_PROBLEM_.
Find the line that contains "green cross: (177, 250) -> (101, 293), moved", then repeat it and each line after it to the end of the records, exactly.

_GIVEN DATA_.
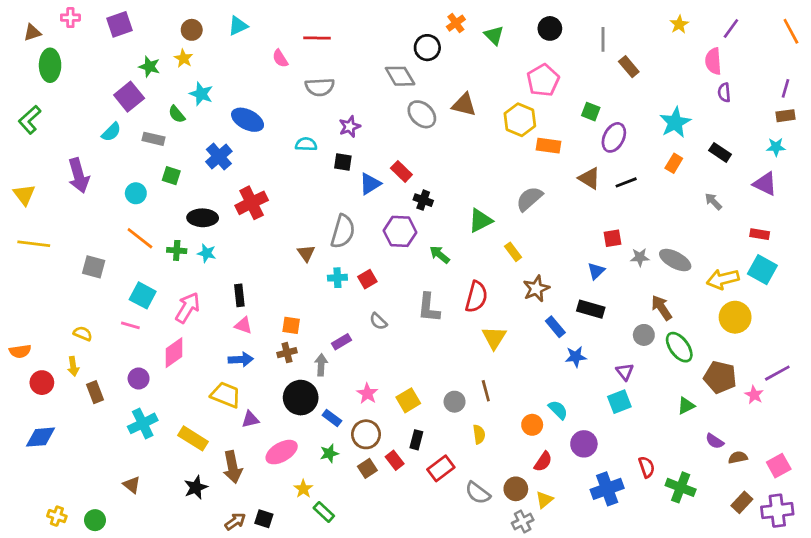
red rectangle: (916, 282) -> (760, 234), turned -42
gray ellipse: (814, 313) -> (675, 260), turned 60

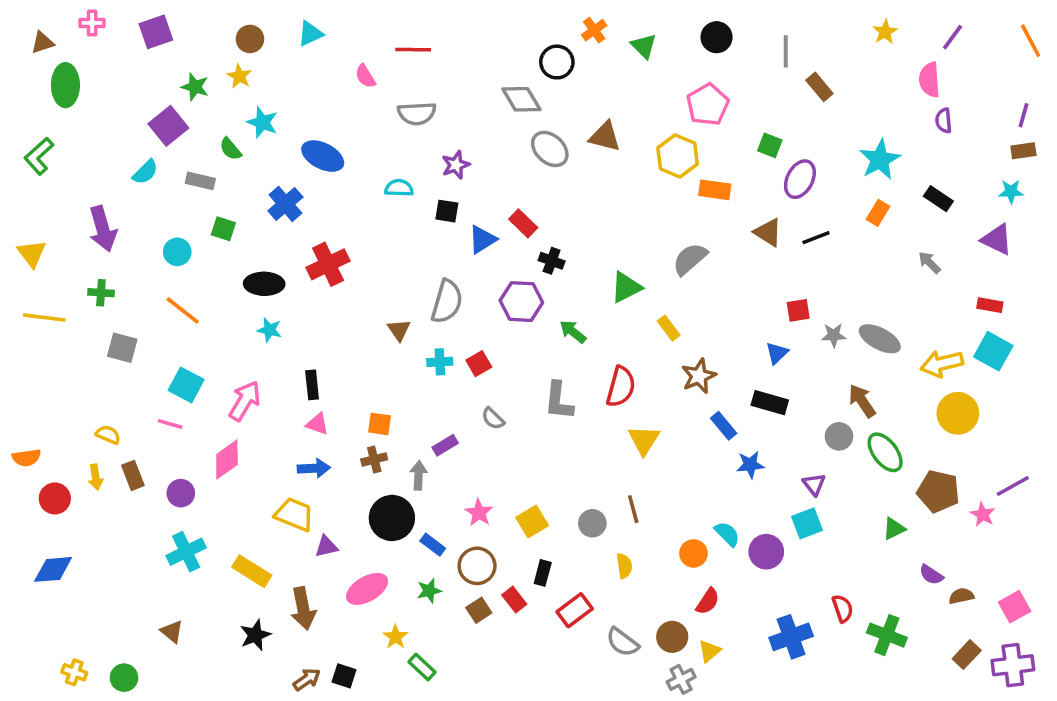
green cross: (177, 250) -> (101, 293), moved
brown rectangle: (95, 392) -> (133, 475), moved
purple circle: (584, 444) -> (766, 552), moved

_RESPONSE_.
green cross: (177, 250) -> (101, 293), moved
brown rectangle: (95, 392) -> (133, 475), moved
purple circle: (584, 444) -> (766, 552), moved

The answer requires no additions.